**Records shown:**
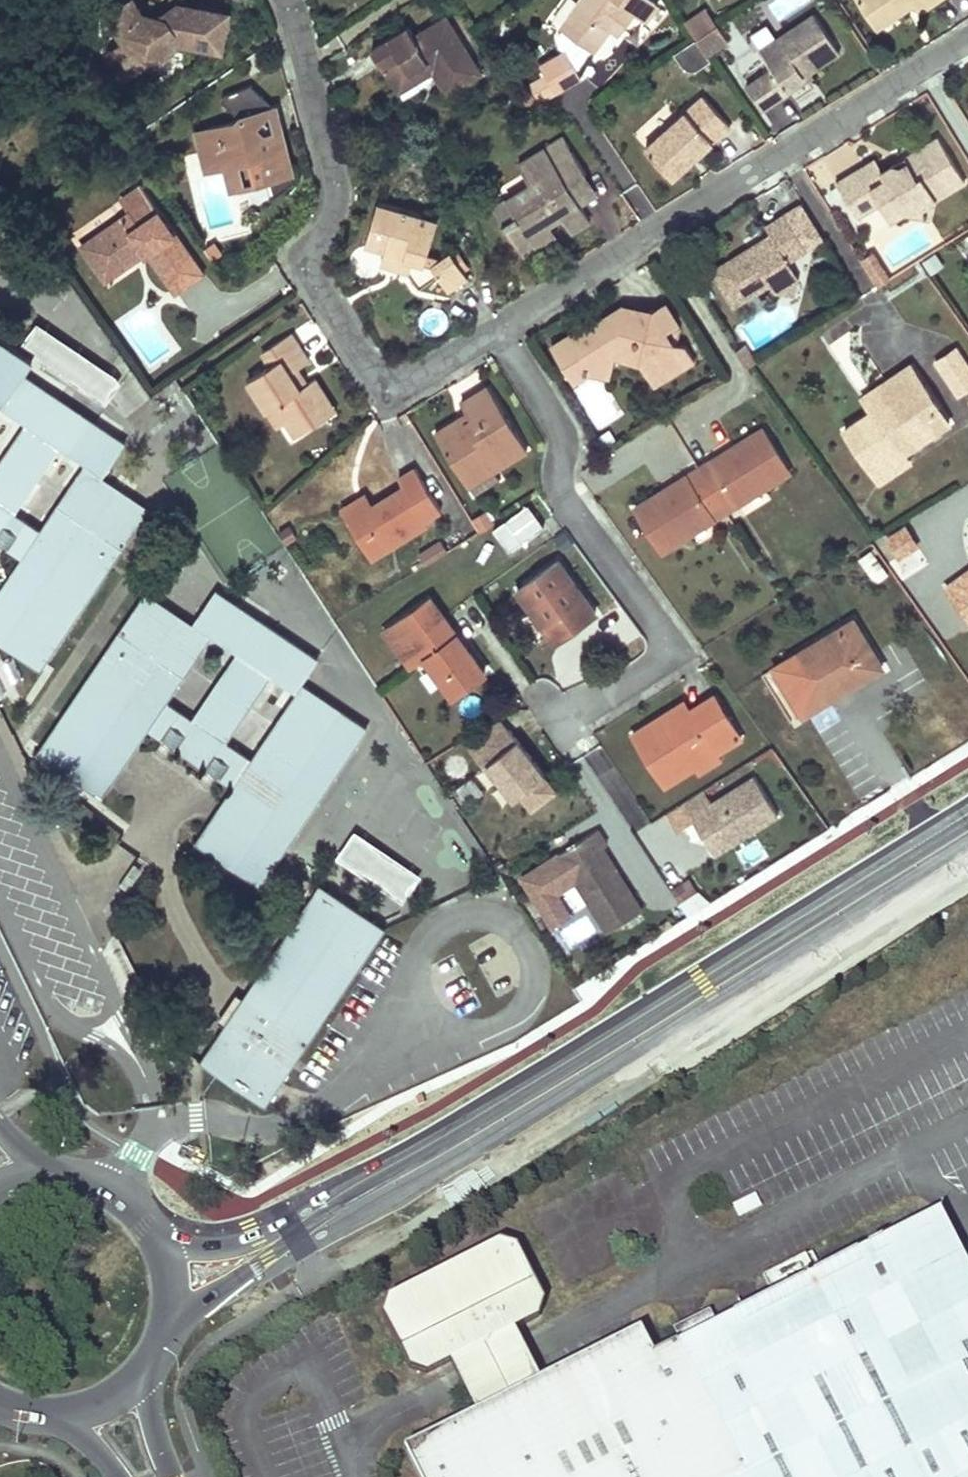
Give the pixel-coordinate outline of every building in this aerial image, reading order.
[(106,16),(113,28),(123,29),(122,43),(108,51),(108,60),(117,72),(123,69),(126,75),(145,63),(150,63),(165,53),(165,49),(177,42),(212,47),(213,41),(219,42),(224,17),(218,16),(219,9),(181,2),(162,15),(157,12),(148,19),(136,16),(138,7),(133,0),(131,0),(125,4),(114,0),(112,11),(106,16)] [(162,15),(181,2),(173,0),(157,12),(162,15)] [(559,27),(562,29),(590,48),(592,50),(607,29),(613,21),(623,29),(635,11),(646,18),(657,2),(656,0),(578,0),(559,27)] [(873,23),(908,0),(858,0),(873,23)] [(873,23),(877,29),(913,4),(911,0),(908,0),(873,23)] [(913,4),(917,11),(934,0),(911,0),(913,4)] [(224,17),(226,10),(219,9),(218,16),(224,17)] [(703,10),(685,22),(696,38),(714,26),(703,10)] [(772,67),(744,86),(760,111),(788,92),(783,85),(808,68),(838,48),(814,12),(759,48),(772,67)] [(481,72),(447,18),(416,37),(410,27),(373,50),(399,92),(433,70),(448,94),(481,72)] [(613,21),(607,29),(617,37),(623,29),(613,21)] [(706,54),(724,42),(714,26),(696,38),(706,54)] [(576,69),(590,48),(562,29),(558,35),(559,46),(565,50),(576,69)] [(760,63),(741,36),(726,47),(745,74),(760,63)] [(696,38),(679,49),(686,60),(696,62),(707,55),(706,54),(696,38)] [(565,50),(539,65),(553,93),(580,78),(576,69),(565,50)] [(808,68),(783,85),(788,92),(813,75),(808,68)] [(117,72),(121,79),(126,75),(123,69),(117,72)] [(235,115),(234,119),(232,123),(197,130),(206,170),(223,165),(237,162),(242,185),(262,180),(268,200),(288,187),(276,132),(259,130),(256,117),(276,113),(256,89),(224,96),(223,96),(222,96),(221,97),(221,98),(220,99),(220,100),(221,101),(221,102),(235,115)] [(700,97),(643,148),(671,179),(728,127),(700,97)] [(282,133),(282,113),(276,113),(256,117),(259,130),(276,132),(282,133)] [(635,134),(643,142),(662,125),(655,116),(635,134)] [(206,170),(197,130),(193,130),(202,171),(206,170)] [(586,170),(563,134),(518,162),(532,183),(507,199),(516,214),(502,221),(516,243),(550,222),(543,211),(555,203),(563,215),(572,231),(589,220),(581,206),(567,182),(586,170)] [(873,159),(834,182),(852,211),(875,196),(881,204),(890,218),(905,209),(928,217),(933,199),(963,180),(935,135),(903,155),(906,161),(899,164),(891,162),(880,169),(873,159)] [(223,165),(228,188),(242,185),(237,162),(223,165)] [(586,170),(567,182),(581,206),(601,193),(586,170)] [(128,213),(79,247),(97,273),(138,245),(143,253),(150,248),(159,262),(154,265),(172,292),(199,273),(145,194),(125,208),(128,213)] [(875,196),(852,211),(857,219),(881,204),(875,196)] [(507,199),(493,208),(502,221),(516,214),(507,199)] [(467,279),(458,266),(449,252),(438,259),(424,254),(435,219),(378,201),(363,246),(382,252),(412,262),(407,274),(418,290),(437,277),(448,292),(467,279)] [(563,215),(555,203),(543,211),(550,222),(563,215)] [(815,228),(801,204),(785,214),(799,238),(815,228)] [(770,236),(712,271),(733,304),(768,283),(784,288),(791,269),(787,258),(821,237),(815,228),(799,238),(785,214),(765,227),(770,236)] [(550,222),(516,243),(524,255),(558,235),(550,222)] [(97,273),(103,281),(143,253),(138,245),(97,273)] [(886,279),(869,251),(858,258),(875,286),(886,279)] [(382,252),(378,266),(407,274),(412,262),(382,252)] [(784,288),(768,283),(773,292),(790,296),(796,276),(791,269),(784,288)] [(581,328),(552,346),(571,376),(593,362),(605,365),(619,357),(643,363),(656,385),(698,360),(688,343),(680,341),(682,326),(669,301),(653,311),(651,307),(632,320),(623,304),(582,330),(581,328)] [(632,320),(651,307),(626,303),(623,304),(632,320)] [(27,374),(36,359),(0,334),(0,395),(8,401),(27,374)] [(308,415),(328,403),(313,380),(298,389),(289,373),(308,362),(291,334),(262,352),(271,366),(249,379),(279,428),(288,422),(297,437),(315,425),(308,415)] [(736,349),(746,366),(756,360),(745,343),(736,349)] [(954,395),(967,386),(967,374),(954,351),(934,364),(954,395)] [(593,362),(571,376),(574,381),(590,372),(614,377),(619,357),(605,365),(593,362)] [(932,408),(905,365),(879,381),(884,389),(862,403),(865,409),(837,426),(870,479),(900,460),(896,453),(892,446),(913,433),(907,424),(932,408)] [(83,413),(27,374),(8,401),(33,418),(65,440),(83,413)] [(884,389),(879,381),(856,395),(862,403),(884,389)] [(472,419),(439,439),(474,495),(498,479),(494,472),(528,451),(488,387),(462,403),(468,414),(472,419)] [(0,395),(0,413),(8,401),(0,395)] [(315,425),(334,413),(328,403),(308,415),(315,425)] [(942,424),(932,408),(907,424),(913,433),(892,446),(896,453),(942,424)] [(128,443),(83,413),(65,440),(91,458),(110,470),(128,443)] [(468,414),(436,434),(439,439),(472,419),(468,414)] [(8,549),(22,559),(0,592),(0,644),(41,672),(112,569),(152,511),(104,478),(110,470),(91,458),(41,532),(13,514),(65,440),(33,418),(0,466),(0,544),(8,549)] [(760,427),(696,466),(720,505),(734,496),(738,504),(762,490),(757,482),(785,465),(760,427)] [(785,465),(757,482),(762,490),(790,473),(785,465)] [(696,466),(632,506),(656,544),(683,528),(687,534),(711,520),(707,512),(720,505),(696,466)] [(442,511),(429,490),(416,470),(400,480),(405,488),(375,507),(350,523),(373,560),(429,525),(426,520),(442,511)] [(734,496),(720,505),(725,512),(738,504),(734,496)] [(370,498),(344,514),(350,523),(375,507),(370,498)] [(720,505),(707,512),(711,520),(725,512),(720,505)] [(480,532),(497,523),(489,508),(472,517),(480,532)] [(884,537),(898,558),(921,543),(907,522),(884,537)] [(683,528),(656,544),(660,551),(687,534),(683,528)] [(877,548),(861,554),(871,581),(886,576),(877,548)] [(593,610),(575,585),(556,560),(519,587),(556,638),(593,610)] [(945,584),(967,616),(967,568),(945,584)] [(262,621),(218,591),(201,616),(219,628),(245,646),(261,622),(262,621)] [(147,595),(37,754),(102,798),(149,730),(164,740),(176,748),(207,769),(219,777),(234,787),(197,844),(261,887),(368,730),(304,686),(254,759),(226,742),(277,668),(245,646),(194,720),(168,702),(219,628),(201,616),(194,626),(147,595)] [(395,645),(442,612),(430,595),(384,628),(395,645)] [(484,671),(470,651),(456,632),(442,612),(395,645),(410,665),(424,655),(451,694),(484,671)] [(881,666),(852,618),(789,656),(818,704),(881,666)] [(320,662),(261,622),(245,646),(277,668),(304,686),(320,662)] [(664,713),(633,732),(664,783),(694,765),(717,750),(745,733),(719,690),(690,708),(668,721),(664,713)] [(685,700),(664,713),(668,721),(690,708),(685,700)] [(501,713),(464,736),(484,762),(488,759),(515,794),(522,789),(533,803),(556,785),(501,713)] [(176,748),(164,740),(156,750),(168,759),(176,748)] [(721,757),(717,750),(694,765),(698,771),(721,757)] [(219,777),(207,769),(200,779),(212,787),(219,777)] [(712,800),(704,787),(683,800),(714,851),(778,812),(755,773),(712,800)] [(520,870),(552,921),(570,910),(556,887),(576,875),(607,925),(641,904),(602,840),(606,837),(597,823),(520,870)] [(407,870),(354,833),(341,852),(393,889),(407,870)] [(692,877),(672,885),(680,902),(699,894),(692,877)] [(298,917),(200,1060),(265,1105),(385,930),(320,885),(298,917)] [(572,909),(586,902),(576,885),(563,892),(572,909)] [(421,1096),(414,1100),(418,1107),(425,1103),(421,1096)] [(735,1202),(738,1212),(760,1206),(757,1195),(735,1202)] [(938,1213),(715,1325),(679,1343),(648,1359),(519,1424),(509,1404),(475,1422),(415,1453),(427,1476),(967,1476),(967,1273),(938,1213)] [(502,1286),(519,1277),(504,1246),(480,1258),(491,1262),(502,1286)] [(407,1363),(421,1368),(444,1357),(445,1356),(450,1345),(465,1346),(507,1325),(510,1316),(519,1319),(525,1316),(532,1303),(519,1277),(502,1286),(491,1262),(480,1258),(389,1303),(384,1315),(396,1339),(406,1344),(401,1353),(407,1363)] [(674,1334),(679,1343),(715,1325),(710,1316),(674,1334)] [(509,1404),(539,1390),(507,1325),(465,1346),(450,1345),(445,1356),(444,1357),(475,1422),(509,1404)] [(648,1359),(638,1339),(539,1390),(509,1404),(519,1424),(648,1359)]
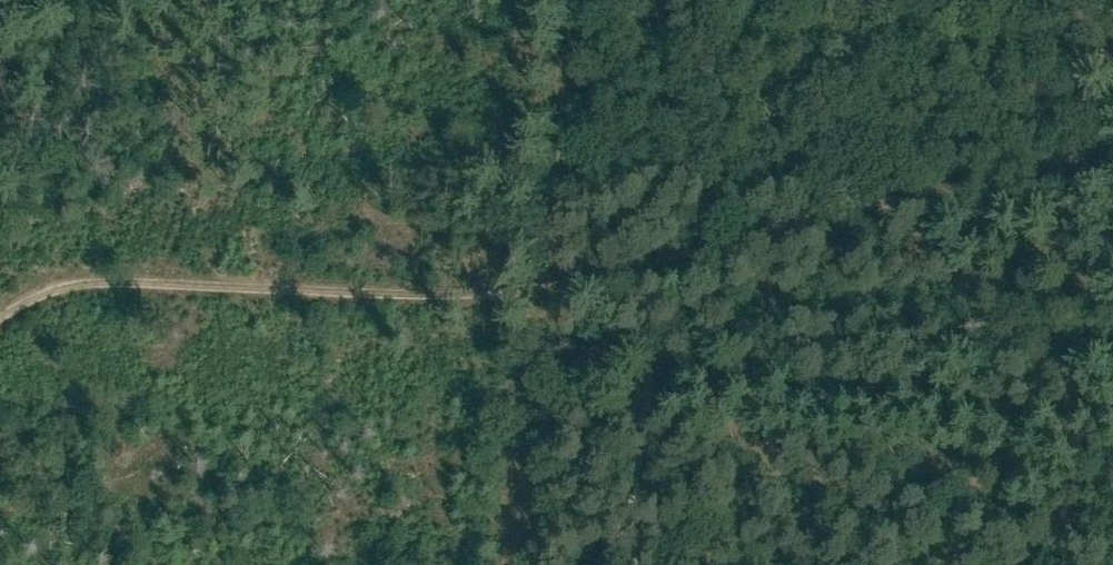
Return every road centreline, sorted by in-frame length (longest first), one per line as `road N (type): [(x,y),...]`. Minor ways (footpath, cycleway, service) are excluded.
road 1 (track): [(1112,149),(541,287)]
road 2 (track): [(541,287),(474,293),(99,273),(32,296),(0,319)]
road 3 (track): [(541,287),(566,0)]
road 4 (track): [(511,564),(541,287)]

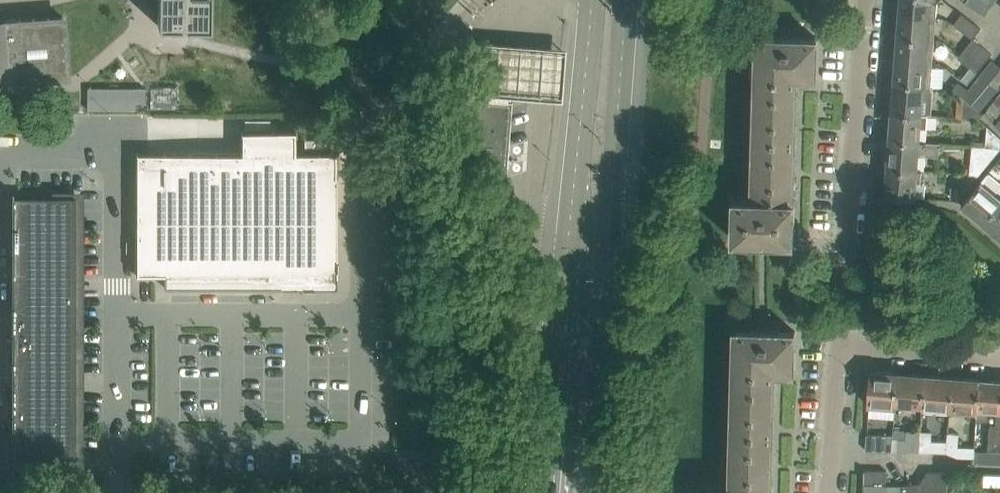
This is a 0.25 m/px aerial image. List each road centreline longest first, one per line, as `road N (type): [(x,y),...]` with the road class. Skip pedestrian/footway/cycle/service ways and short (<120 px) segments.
road 1 (secondary): [(590,0),(548,492)]
road 2 (secondary): [(591,492),(626,0)]
road 3 (residential): [(837,345),(864,0)]
road 4 (residential): [(999,359),(837,345)]
road 5 (residential): [(828,492),(837,345)]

**Description of the task:** Set down exactly the line with "This is a 0.25" and each line after it up to the end of the records, adding nothing.

**Answer to this problem:**
This is a 0.25 m/px aerial image. List each road centreline longest first, one per line, as `road N (type): [(x,y),...]` with the road class. Skip pedestrian/footway/cycle/service ways and short (<120 px) segments.
road 1 (secondary): [(590,0),(548,492)]
road 2 (secondary): [(591,492),(626,0)]
road 3 (residential): [(837,345),(864,0)]
road 4 (residential): [(999,359),(837,345)]
road 5 (residential): [(828,492),(837,345)]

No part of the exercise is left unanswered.